→ ABOUT THIS EXERCISE
After locating the line that contains "shifted: budzik/zielony [568,322]" in the records below, write out exactly that line and each line after it through the one that contains "swapped: klej w", and nothing else.

→ GIVEN RECORDS
>>>

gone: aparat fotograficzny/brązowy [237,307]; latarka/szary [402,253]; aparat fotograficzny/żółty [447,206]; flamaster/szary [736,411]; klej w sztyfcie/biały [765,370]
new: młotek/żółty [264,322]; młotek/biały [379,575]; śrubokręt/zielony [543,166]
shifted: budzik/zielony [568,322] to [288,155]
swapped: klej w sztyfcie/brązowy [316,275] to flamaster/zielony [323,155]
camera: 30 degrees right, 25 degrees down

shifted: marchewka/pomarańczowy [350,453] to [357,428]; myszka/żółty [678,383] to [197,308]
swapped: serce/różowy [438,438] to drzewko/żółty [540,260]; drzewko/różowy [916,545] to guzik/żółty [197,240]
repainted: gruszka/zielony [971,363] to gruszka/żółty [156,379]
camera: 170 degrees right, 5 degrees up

<<<
>>>

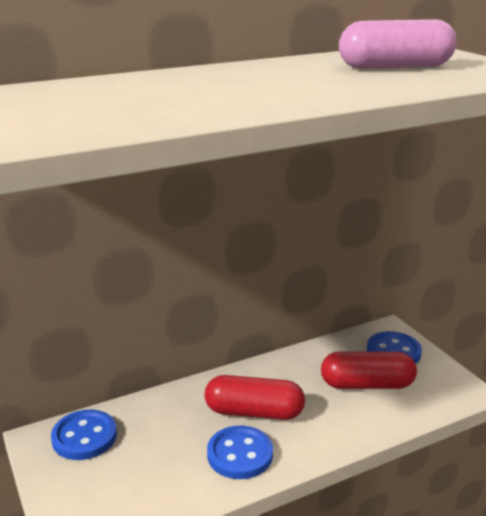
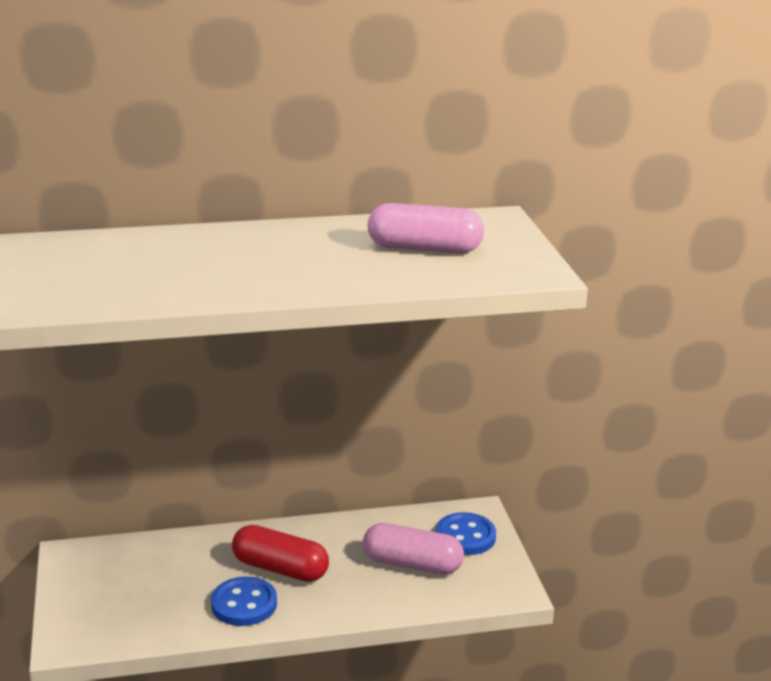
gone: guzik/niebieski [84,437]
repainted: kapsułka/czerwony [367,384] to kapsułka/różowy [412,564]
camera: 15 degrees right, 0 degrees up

<<<

→ EXERCISE SOLUTION
shifted: budzik/zielony [568,322] to [288,155]
swapped: klej w sztyfcie/brązowy [316,275] to flamaster/zielony [323,155]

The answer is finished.